** Opening RECORDS SHOWN block **

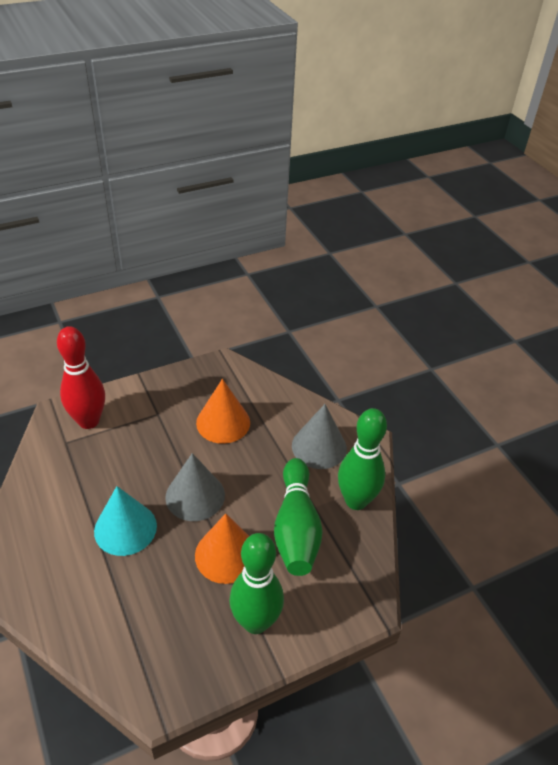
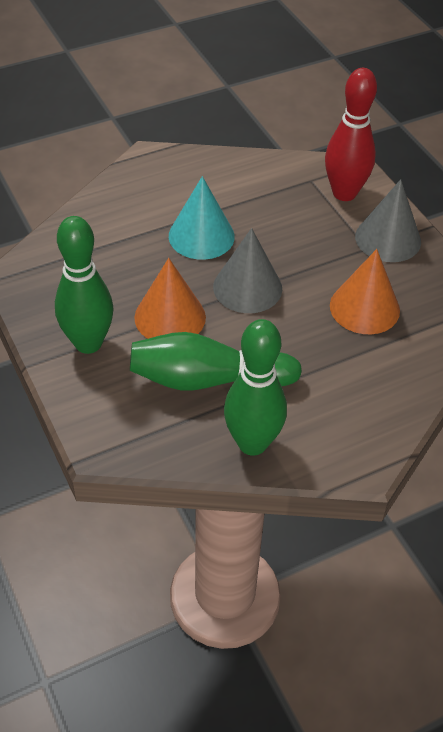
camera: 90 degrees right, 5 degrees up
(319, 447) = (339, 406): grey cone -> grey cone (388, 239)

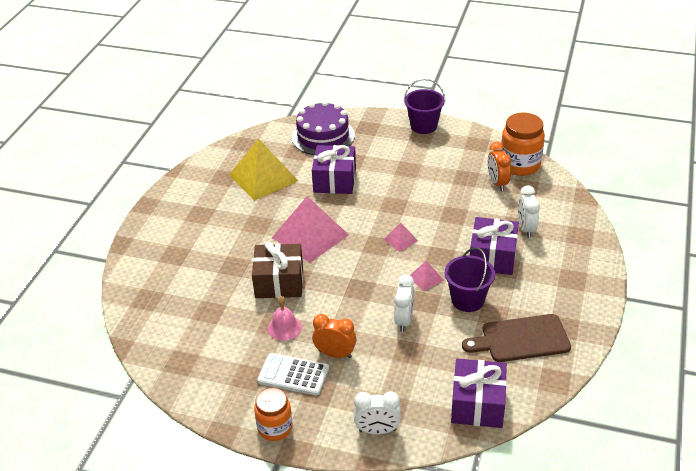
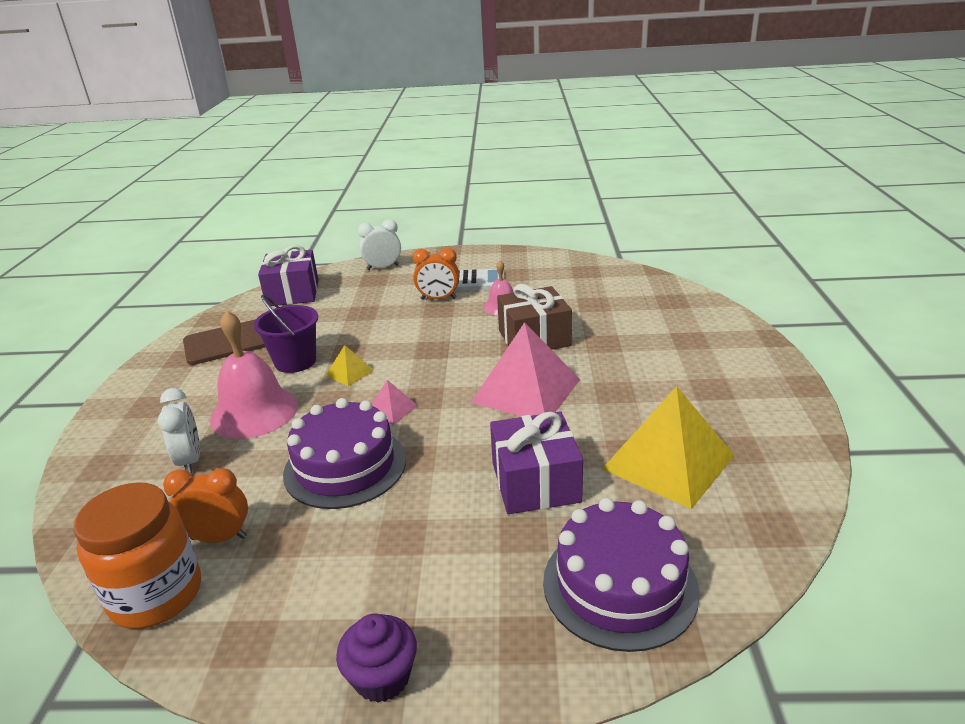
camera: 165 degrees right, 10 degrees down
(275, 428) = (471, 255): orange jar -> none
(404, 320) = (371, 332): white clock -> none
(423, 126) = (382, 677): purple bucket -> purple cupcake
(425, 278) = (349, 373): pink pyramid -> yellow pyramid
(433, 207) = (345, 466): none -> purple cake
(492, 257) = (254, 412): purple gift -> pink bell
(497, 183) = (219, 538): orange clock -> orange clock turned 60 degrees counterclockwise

** Closing RECORDS SHOWN block **

- [GOAL OF THE EXERCISE] Exactly and only the lines from the top of the records down to the line containing "(492, 257) = (254, 412): purple" should be transcribed, please, without the pictures.

- [PROBLEM SOLUTION]
camera: 90 degrees right, 5 degrees up
(319, 447) = (339, 406): grey cone -> grey cone (388, 239)

camera: 165 degrees right, 10 degrees down
(275, 428) = (471, 255): orange jar -> none
(404, 320) = (371, 332): white clock -> none
(423, 126) = (382, 677): purple bucket -> purple cupcake
(425, 278) = (349, 373): pink pyramid -> yellow pyramid
(433, 207) = (345, 466): none -> purple cake
(492, 257) = (254, 412): purple gift -> pink bell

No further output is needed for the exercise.